== Segment start ==

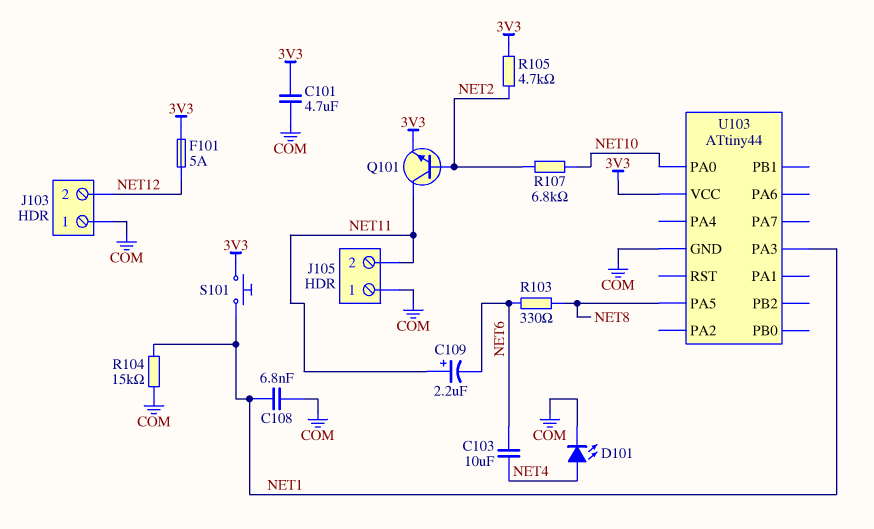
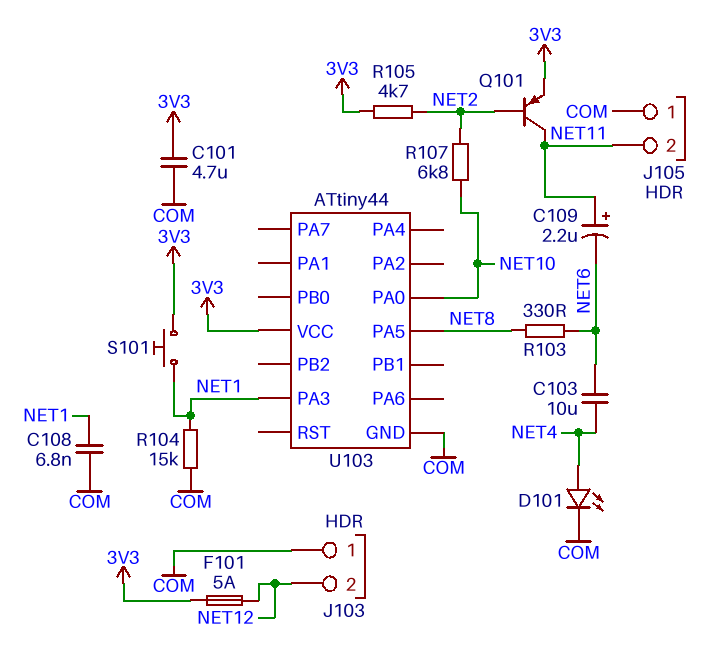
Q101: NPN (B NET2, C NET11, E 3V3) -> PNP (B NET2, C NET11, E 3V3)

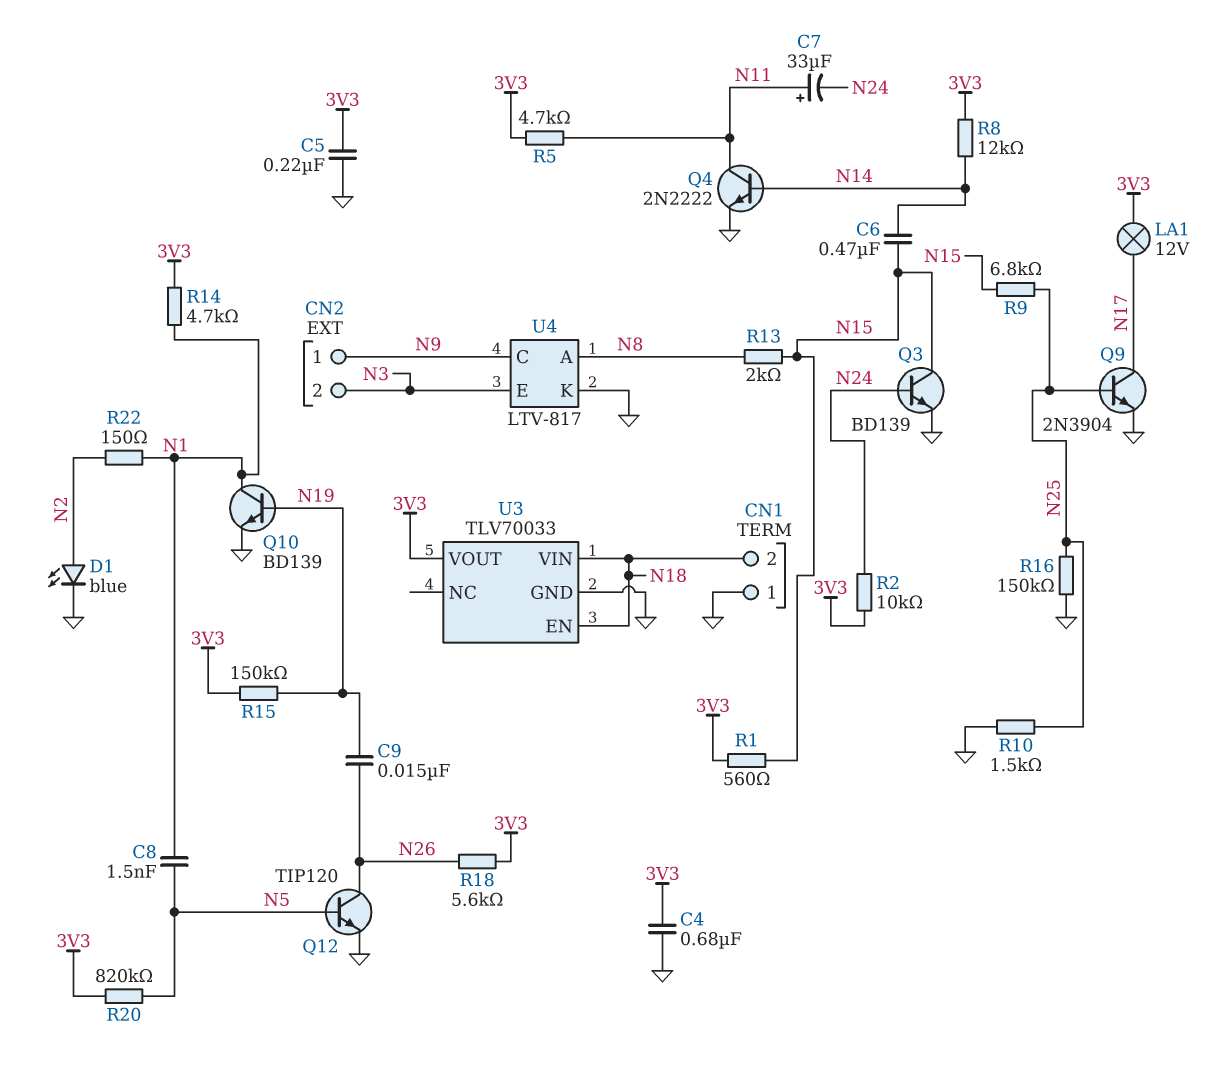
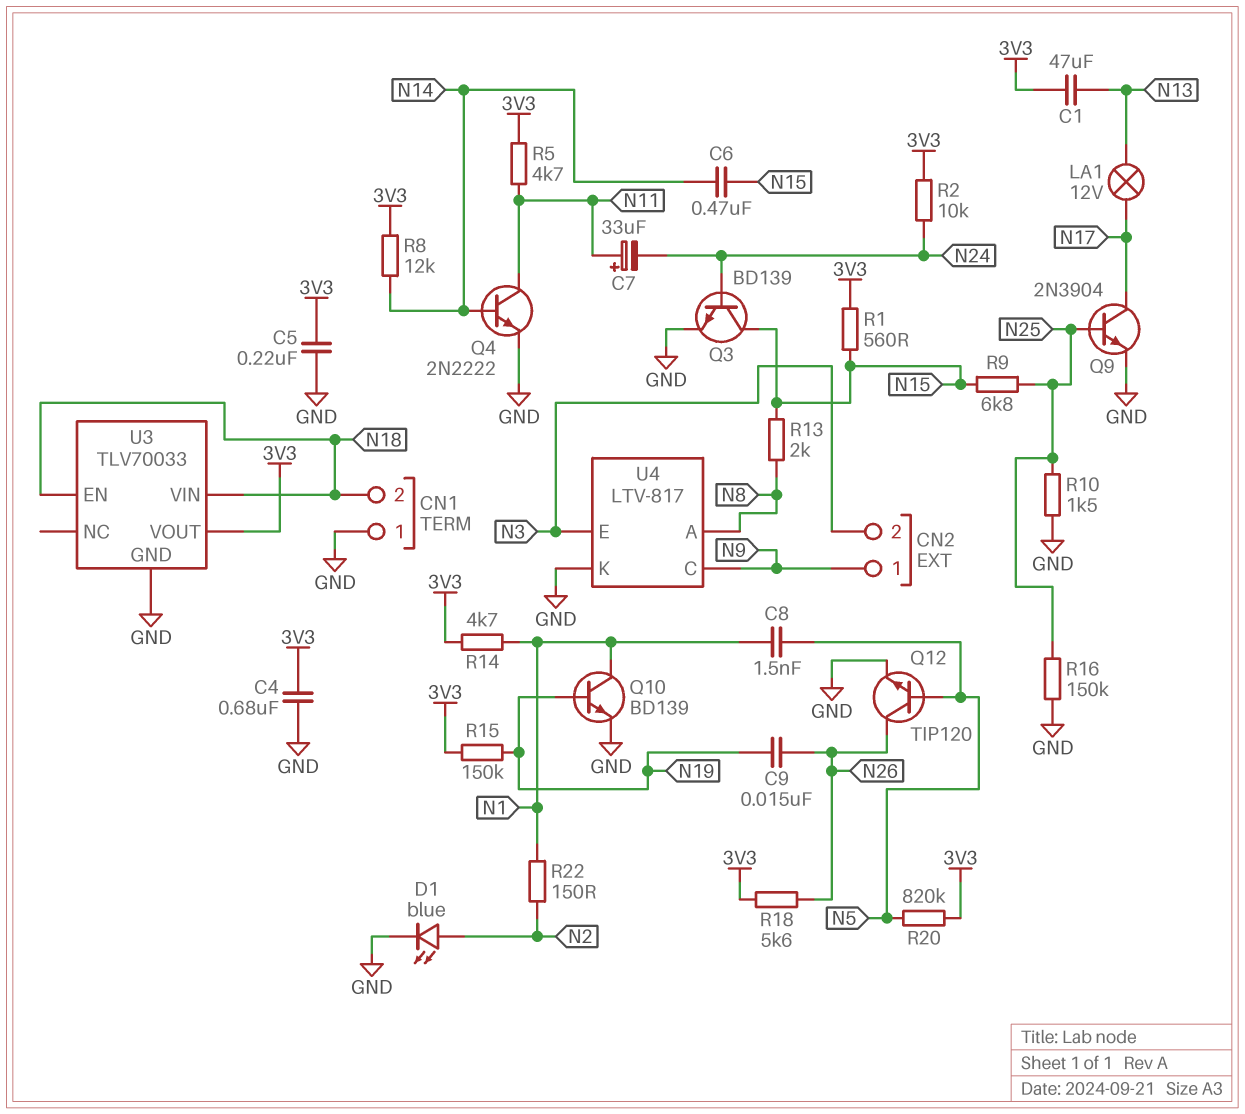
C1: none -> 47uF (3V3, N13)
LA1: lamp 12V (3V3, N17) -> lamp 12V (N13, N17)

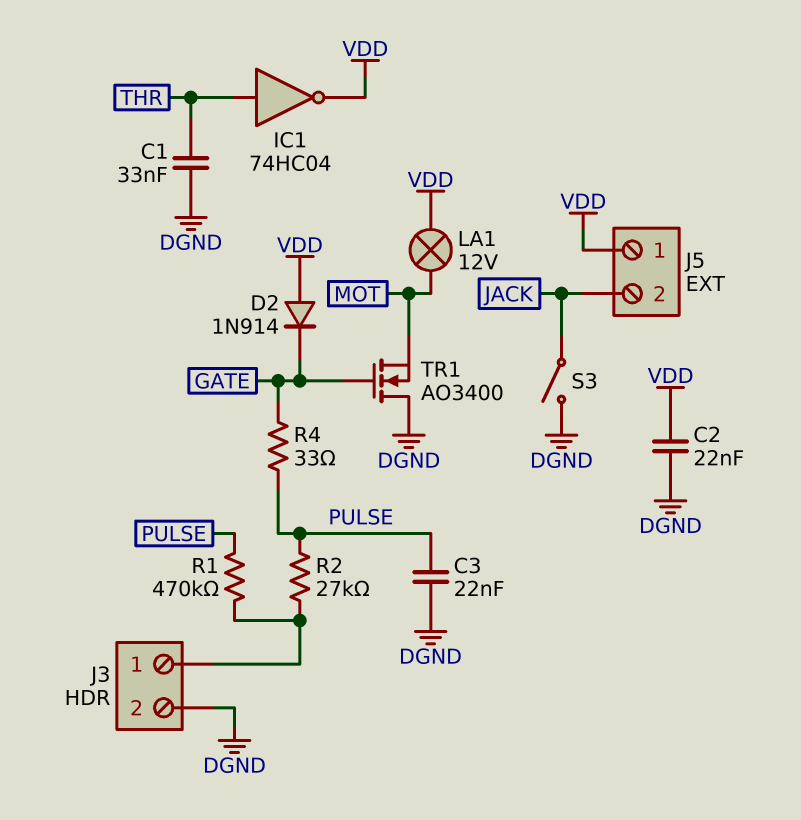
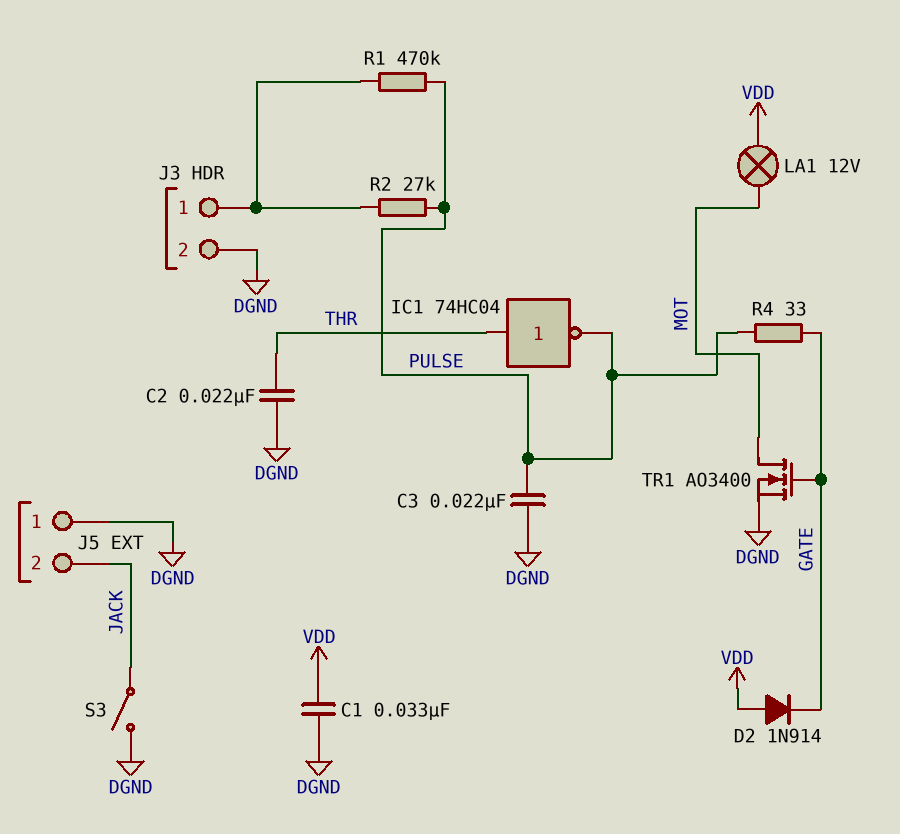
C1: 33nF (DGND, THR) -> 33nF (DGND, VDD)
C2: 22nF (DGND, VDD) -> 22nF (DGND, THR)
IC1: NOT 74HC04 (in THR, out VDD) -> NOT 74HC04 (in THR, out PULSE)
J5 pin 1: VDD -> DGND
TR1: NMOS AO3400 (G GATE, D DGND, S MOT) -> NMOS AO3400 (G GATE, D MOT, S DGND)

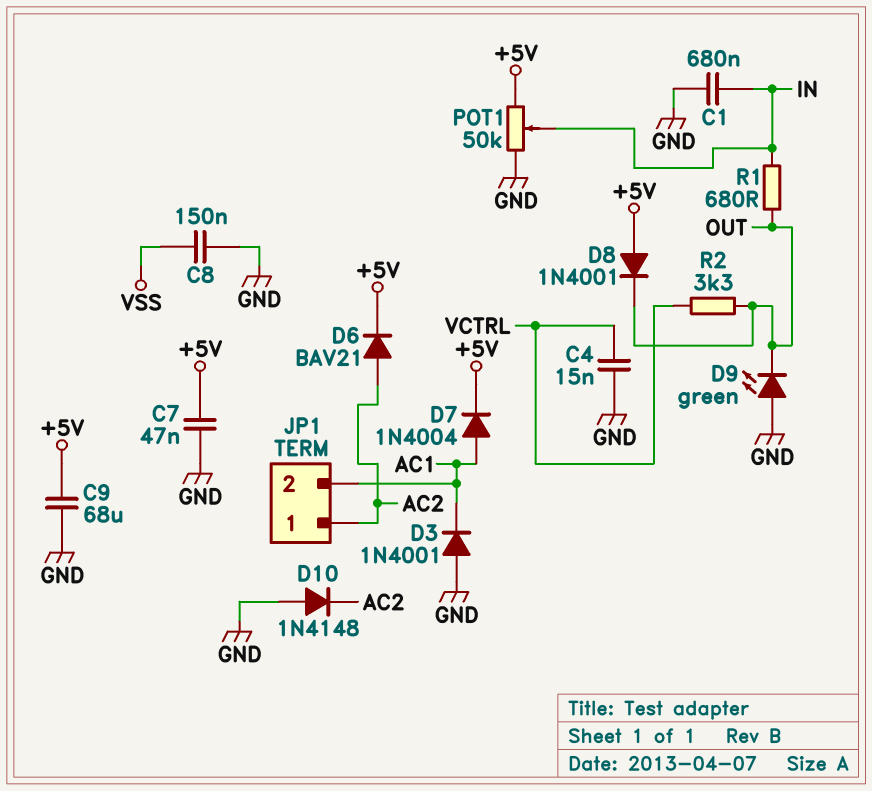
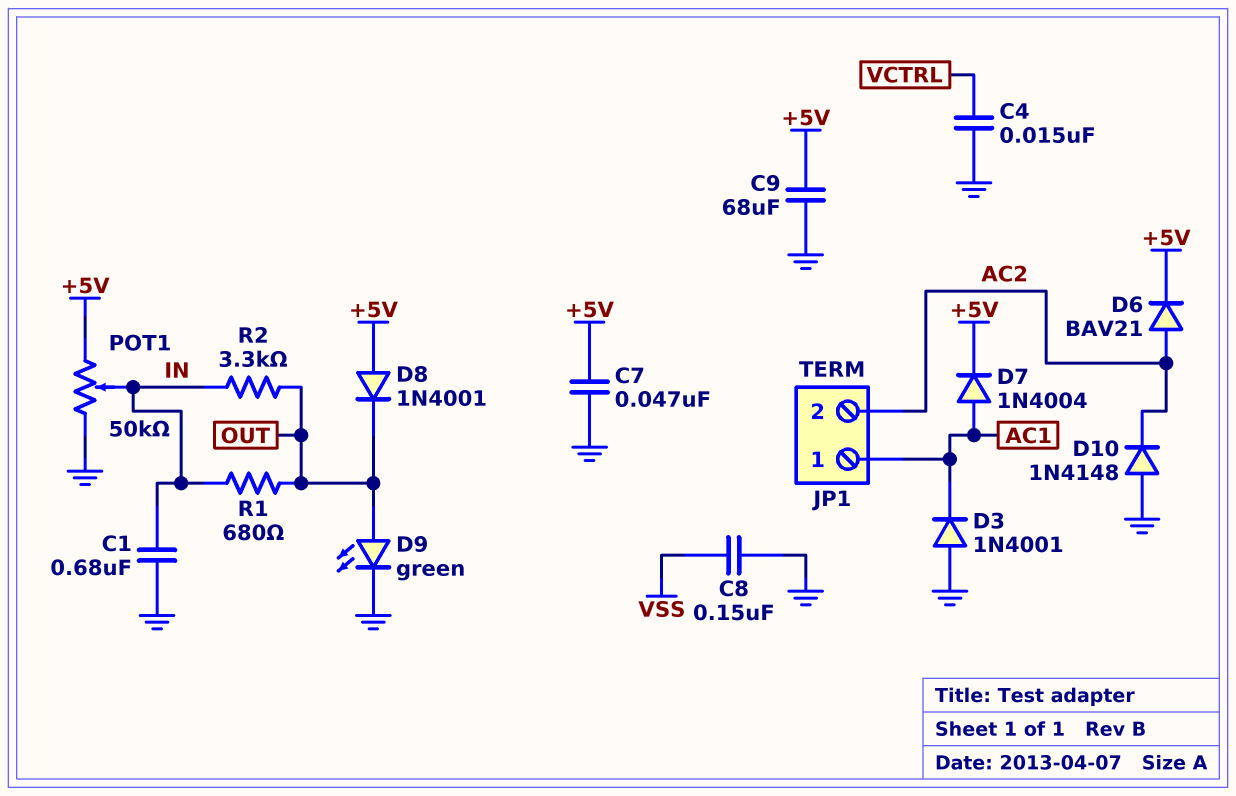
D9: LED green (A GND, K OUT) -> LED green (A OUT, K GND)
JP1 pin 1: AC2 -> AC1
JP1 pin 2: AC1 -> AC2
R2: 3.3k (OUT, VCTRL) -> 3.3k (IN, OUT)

== Segment end ==

* _Your assignment_:
Pick out, from the lines above, every one that contains the string "DGND".

* _Exercise solution_:
C1: 33nF (DGND, THR) -> 33nF (DGND, VDD)
C2: 22nF (DGND, VDD) -> 22nF (DGND, THR)
J5 pin 1: VDD -> DGND
TR1: NMOS AO3400 (G GATE, D DGND, S MOT) -> NMOS AO3400 (G GATE, D MOT, S DGND)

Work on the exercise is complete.